## EXERCISE GOAL
Collect every line of the data below that contains the string "bird", treating uppercase and lowercase as different.

══════

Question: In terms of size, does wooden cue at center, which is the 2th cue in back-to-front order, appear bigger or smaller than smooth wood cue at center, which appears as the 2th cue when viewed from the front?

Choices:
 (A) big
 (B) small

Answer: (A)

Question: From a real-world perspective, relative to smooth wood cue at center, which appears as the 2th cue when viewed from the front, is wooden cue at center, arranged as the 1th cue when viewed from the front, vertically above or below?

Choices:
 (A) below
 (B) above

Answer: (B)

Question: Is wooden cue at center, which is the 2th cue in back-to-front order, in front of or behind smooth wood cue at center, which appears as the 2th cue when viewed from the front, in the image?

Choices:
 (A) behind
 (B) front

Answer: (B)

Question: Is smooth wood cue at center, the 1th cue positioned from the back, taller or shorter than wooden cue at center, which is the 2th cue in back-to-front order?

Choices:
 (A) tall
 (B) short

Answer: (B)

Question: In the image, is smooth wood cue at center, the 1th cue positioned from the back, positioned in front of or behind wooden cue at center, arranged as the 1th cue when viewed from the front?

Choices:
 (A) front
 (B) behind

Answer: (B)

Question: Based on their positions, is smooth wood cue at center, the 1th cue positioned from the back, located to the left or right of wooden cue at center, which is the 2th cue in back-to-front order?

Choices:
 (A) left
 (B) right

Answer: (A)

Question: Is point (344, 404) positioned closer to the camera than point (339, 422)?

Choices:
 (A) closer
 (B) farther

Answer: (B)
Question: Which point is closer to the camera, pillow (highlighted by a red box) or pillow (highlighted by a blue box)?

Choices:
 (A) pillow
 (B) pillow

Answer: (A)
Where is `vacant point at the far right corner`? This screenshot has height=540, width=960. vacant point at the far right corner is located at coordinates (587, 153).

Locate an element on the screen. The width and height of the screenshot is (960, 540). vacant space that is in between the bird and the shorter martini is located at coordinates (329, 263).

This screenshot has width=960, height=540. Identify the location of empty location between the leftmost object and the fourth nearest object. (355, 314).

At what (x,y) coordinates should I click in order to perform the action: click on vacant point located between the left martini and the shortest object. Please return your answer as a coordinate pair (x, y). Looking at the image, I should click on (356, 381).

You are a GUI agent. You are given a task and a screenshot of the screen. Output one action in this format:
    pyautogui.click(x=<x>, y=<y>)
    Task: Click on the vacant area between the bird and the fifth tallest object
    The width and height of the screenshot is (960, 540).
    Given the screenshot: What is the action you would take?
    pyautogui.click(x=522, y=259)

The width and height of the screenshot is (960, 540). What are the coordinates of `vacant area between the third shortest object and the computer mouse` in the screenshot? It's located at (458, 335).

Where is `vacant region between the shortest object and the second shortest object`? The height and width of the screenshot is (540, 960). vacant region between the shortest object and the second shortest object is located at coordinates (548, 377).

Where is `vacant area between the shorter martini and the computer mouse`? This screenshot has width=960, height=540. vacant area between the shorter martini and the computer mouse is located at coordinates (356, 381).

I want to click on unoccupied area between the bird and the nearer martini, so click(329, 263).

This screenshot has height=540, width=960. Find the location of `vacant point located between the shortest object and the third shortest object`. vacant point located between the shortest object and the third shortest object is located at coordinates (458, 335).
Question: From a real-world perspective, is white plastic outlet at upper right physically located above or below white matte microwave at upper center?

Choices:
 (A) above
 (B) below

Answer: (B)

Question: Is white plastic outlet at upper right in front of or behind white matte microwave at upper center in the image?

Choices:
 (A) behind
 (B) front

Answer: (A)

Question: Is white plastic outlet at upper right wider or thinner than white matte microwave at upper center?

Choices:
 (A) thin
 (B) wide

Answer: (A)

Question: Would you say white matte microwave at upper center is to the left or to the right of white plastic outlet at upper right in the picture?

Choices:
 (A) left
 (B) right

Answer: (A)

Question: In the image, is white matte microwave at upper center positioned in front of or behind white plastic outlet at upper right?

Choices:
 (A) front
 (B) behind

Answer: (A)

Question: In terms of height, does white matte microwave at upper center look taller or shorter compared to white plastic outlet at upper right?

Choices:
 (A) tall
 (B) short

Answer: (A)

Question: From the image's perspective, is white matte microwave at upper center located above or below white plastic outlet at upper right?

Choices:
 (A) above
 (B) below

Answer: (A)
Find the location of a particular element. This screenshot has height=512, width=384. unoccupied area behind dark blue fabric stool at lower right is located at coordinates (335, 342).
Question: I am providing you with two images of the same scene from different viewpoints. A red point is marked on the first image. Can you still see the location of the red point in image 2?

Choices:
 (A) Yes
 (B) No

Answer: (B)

══════

## REPLY TO THE EXERCISE
Locate an element on the screen. The width and height of the screenshot is (960, 540). vacant space that is in between the bird and the shorter martini is located at coordinates (329, 263).
    Task: Click on the vacant area between the bird and the fifth tallest object
I want to click on unoccupied area between the bird and the nearer martini, so click(329, 263).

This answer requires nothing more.